Brief: Each line from the one containing "camera: 85 degrees right, 15 degrees down" through the final line below must be reproduced exactly, and no others.

Record excerpts:

BEGIN

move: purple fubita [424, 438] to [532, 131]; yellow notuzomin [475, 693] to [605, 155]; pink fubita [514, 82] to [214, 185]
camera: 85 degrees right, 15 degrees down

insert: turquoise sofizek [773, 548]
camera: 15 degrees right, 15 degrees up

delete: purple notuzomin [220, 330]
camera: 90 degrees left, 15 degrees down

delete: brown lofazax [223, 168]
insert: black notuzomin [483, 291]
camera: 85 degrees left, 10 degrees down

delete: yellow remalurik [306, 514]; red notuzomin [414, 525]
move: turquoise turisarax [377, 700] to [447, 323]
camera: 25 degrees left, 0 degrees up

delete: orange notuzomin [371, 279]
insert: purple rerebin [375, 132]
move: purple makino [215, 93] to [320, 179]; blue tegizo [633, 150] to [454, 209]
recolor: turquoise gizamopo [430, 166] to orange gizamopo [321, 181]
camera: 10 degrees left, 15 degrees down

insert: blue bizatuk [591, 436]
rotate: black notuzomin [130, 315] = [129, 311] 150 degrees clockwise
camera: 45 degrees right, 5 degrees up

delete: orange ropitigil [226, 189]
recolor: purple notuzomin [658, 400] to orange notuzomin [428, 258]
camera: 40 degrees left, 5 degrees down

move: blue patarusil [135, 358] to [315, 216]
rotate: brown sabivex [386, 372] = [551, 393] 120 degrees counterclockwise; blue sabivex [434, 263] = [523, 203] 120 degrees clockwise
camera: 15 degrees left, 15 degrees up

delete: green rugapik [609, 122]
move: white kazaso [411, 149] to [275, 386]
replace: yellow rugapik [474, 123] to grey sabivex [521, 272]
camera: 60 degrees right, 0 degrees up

END

Reply to the task:
camera: 85 degrees right, 15 degrees down

insert: turquoise sofizek [773, 548]
camera: 15 degrees right, 15 degrees up

delete: purple notuzomin [220, 330]
camera: 90 degrees left, 15 degrees down

delete: brown lofazax [223, 168]
insert: black notuzomin [483, 291]
camera: 85 degrees left, 10 degrees down

delete: yellow remalurik [306, 514]; red notuzomin [414, 525]
move: turquoise turisarax [377, 700] to [447, 323]
camera: 25 degrees left, 0 degrees up

delete: orange notuzomin [371, 279]
insert: purple rerebin [375, 132]
move: purple makino [215, 93] to [320, 179]; blue tegizo [633, 150] to [454, 209]
recolor: turquoise gizamopo [430, 166] to orange gizamopo [321, 181]
camera: 10 degrees left, 15 degrees down

insert: blue bizatuk [591, 436]
rotate: black notuzomin [130, 315] = [129, 311] 150 degrees clockwise
camera: 45 degrees right, 5 degrees up

delete: orange ropitigil [226, 189]
recolor: purple notuzomin [658, 400] to orange notuzomin [428, 258]
camera: 40 degrees left, 5 degrees down

move: blue patarusil [135, 358] to [315, 216]
rotate: brown sabivex [386, 372] = [551, 393] 120 degrees counterclockwise; blue sabivex [434, 263] = [523, 203] 120 degrees clockwise
camera: 15 degrees left, 15 degrees up

delete: green rugapik [609, 122]
move: white kazaso [411, 149] to [275, 386]
replace: yellow rugapik [474, 123] to grey sabivex [521, 272]
camera: 60 degrees right, 0 degrees up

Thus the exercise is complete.